*Assigned task:*
In the records that follow, find the line with "none -> blue 1x1 round"; from there, retype every line exactly through the line with "none -> blue 1x3 plate [154,276,254,349]", which also belongs to the answer.
==== Records provided
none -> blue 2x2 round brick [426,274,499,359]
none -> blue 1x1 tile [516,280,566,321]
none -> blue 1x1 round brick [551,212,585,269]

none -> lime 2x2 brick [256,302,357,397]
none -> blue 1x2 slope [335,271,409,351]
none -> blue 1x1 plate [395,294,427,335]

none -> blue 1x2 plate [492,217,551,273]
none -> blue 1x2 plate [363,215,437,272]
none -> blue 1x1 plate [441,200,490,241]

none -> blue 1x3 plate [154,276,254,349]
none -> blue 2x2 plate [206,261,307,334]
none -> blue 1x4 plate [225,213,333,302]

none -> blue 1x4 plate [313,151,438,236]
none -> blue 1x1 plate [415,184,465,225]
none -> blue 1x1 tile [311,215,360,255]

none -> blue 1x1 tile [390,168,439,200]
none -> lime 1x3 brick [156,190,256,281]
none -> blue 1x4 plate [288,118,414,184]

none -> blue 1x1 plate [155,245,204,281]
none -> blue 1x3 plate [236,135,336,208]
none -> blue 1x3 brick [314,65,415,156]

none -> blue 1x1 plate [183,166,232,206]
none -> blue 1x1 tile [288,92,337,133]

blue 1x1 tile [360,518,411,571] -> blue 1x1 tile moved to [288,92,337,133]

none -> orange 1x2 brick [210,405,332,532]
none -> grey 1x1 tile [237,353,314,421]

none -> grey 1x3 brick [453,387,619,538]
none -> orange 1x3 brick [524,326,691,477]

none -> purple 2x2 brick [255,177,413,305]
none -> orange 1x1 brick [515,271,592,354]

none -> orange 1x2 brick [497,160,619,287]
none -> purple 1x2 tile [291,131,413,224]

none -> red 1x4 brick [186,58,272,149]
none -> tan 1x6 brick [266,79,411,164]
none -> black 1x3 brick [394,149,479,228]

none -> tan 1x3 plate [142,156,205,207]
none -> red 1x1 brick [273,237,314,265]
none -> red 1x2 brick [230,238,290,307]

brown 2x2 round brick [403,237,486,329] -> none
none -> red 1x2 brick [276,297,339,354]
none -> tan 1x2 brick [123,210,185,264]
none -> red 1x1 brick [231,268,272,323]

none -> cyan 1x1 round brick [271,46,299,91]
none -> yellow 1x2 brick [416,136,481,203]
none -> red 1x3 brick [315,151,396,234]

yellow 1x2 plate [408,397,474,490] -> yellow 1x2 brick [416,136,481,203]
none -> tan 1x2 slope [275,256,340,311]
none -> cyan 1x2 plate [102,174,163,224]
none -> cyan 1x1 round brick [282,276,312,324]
========
*Task answer:*
none -> blue 1x1 round brick [551,212,585,269]

none -> lime 2x2 brick [256,302,357,397]
none -> blue 1x2 slope [335,271,409,351]
none -> blue 1x1 plate [395,294,427,335]

none -> blue 1x2 plate [492,217,551,273]
none -> blue 1x2 plate [363,215,437,272]
none -> blue 1x1 plate [441,200,490,241]

none -> blue 1x3 plate [154,276,254,349]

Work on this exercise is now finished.